Required action
Of the records below, reproduce only the span that opens with the line containing "(608, 139) = (724, 200): red" and closes with the last line.

[Dataset excerpts]
○ ○ ○

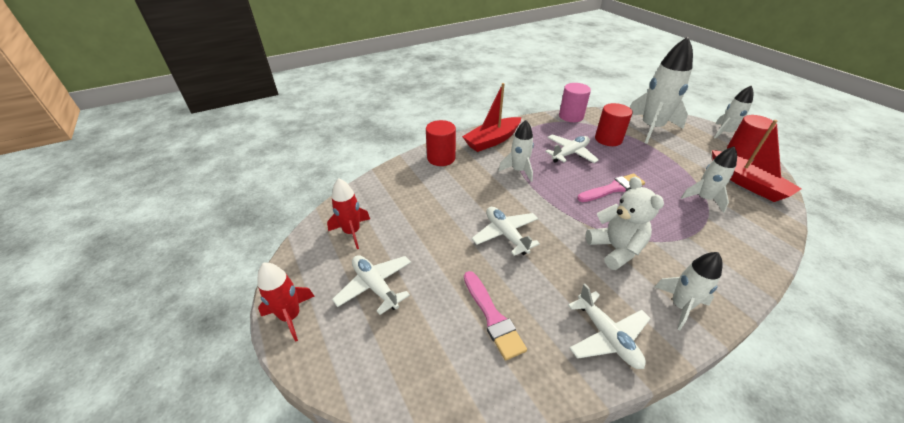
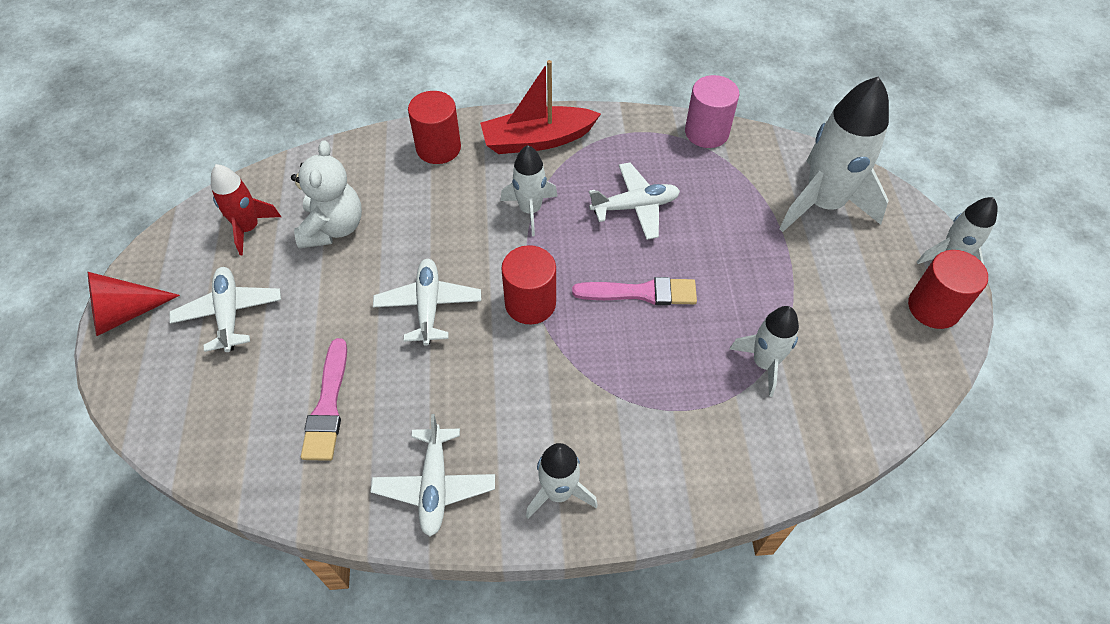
camera: 25 degrees right, 15 degrees up
(291, 316) = (125, 313): red rocket -> red cone
(608, 139) = (724, 200): red cylinder -> red cylinder (530, 303)
(615, 249) = (552, 385): white teddy bear -> white teddy bear (333, 228)
(747, 183) = (869, 366): red boat -> none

○ ○ ○

Answer section
(608, 139) = (724, 200): red cylinder -> red cylinder (530, 303)
(615, 249) = (552, 385): white teddy bear -> white teddy bear (333, 228)
(747, 183) = (869, 366): red boat -> none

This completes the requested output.